### Task instructions:
Write the entries out again exactly as they stand, but without the pictures.

[Object correspondence data]

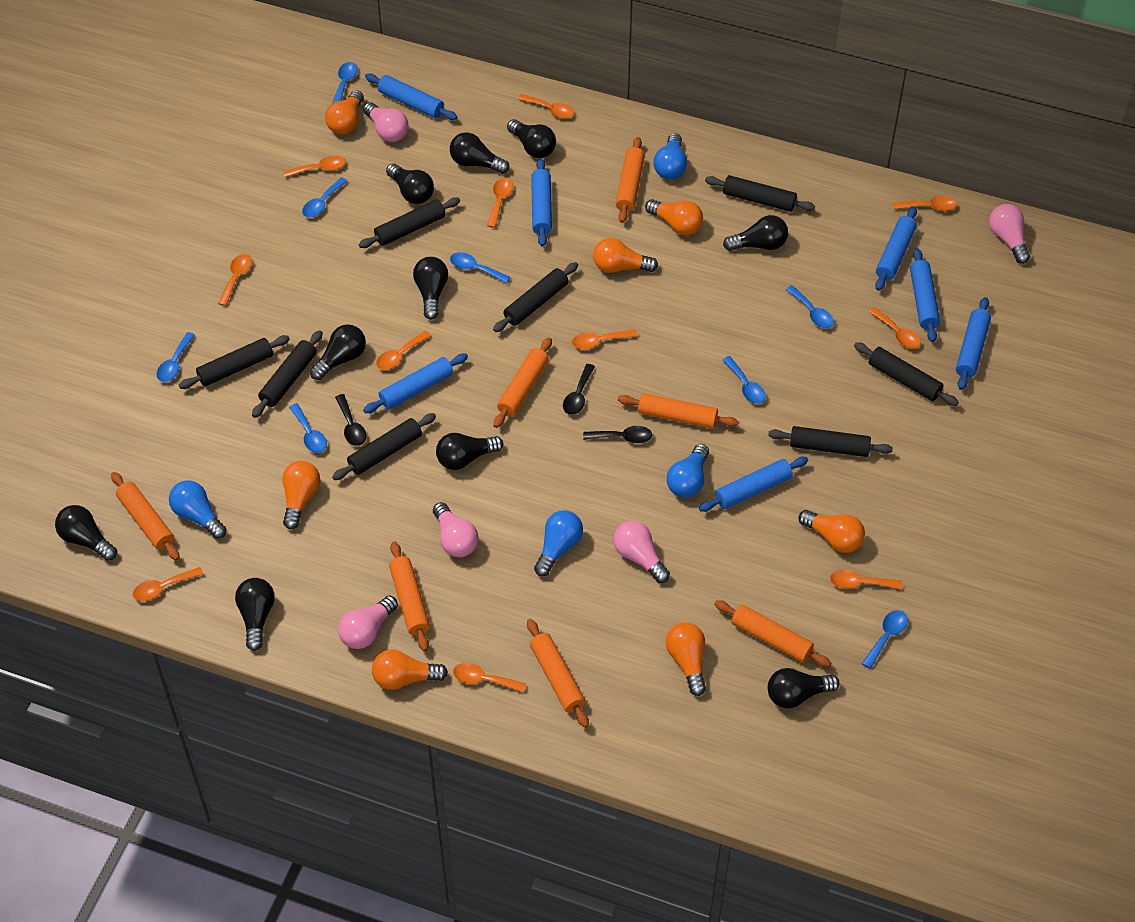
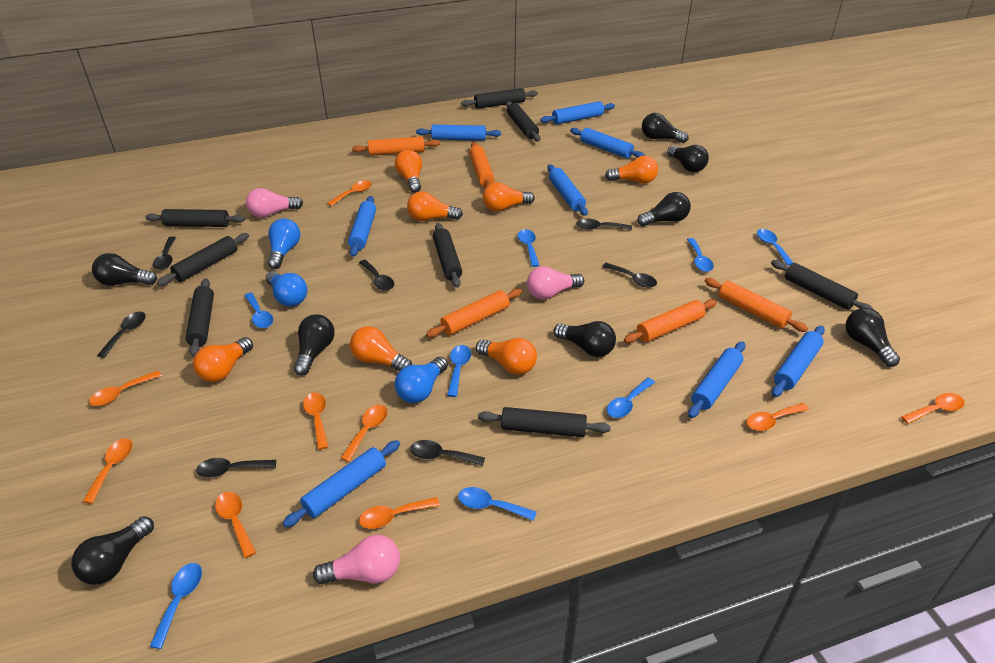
black light bulb: 10 -> 8
black spoon: 3 -> 7
blue light bulb: 4 -> 3
blue rolling pin: 7 -> 8
orange rolling pin: 7 -> 5
orange spoon: 11 -> 9
pink light bulb: 5 -> 3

### Solution to the exercise:
black light bulb: 10 -> 8
black spoon: 3 -> 7
blue light bulb: 4 -> 3
blue rolling pin: 7 -> 8
orange rolling pin: 7 -> 5
orange spoon: 11 -> 9
pink light bulb: 5 -> 3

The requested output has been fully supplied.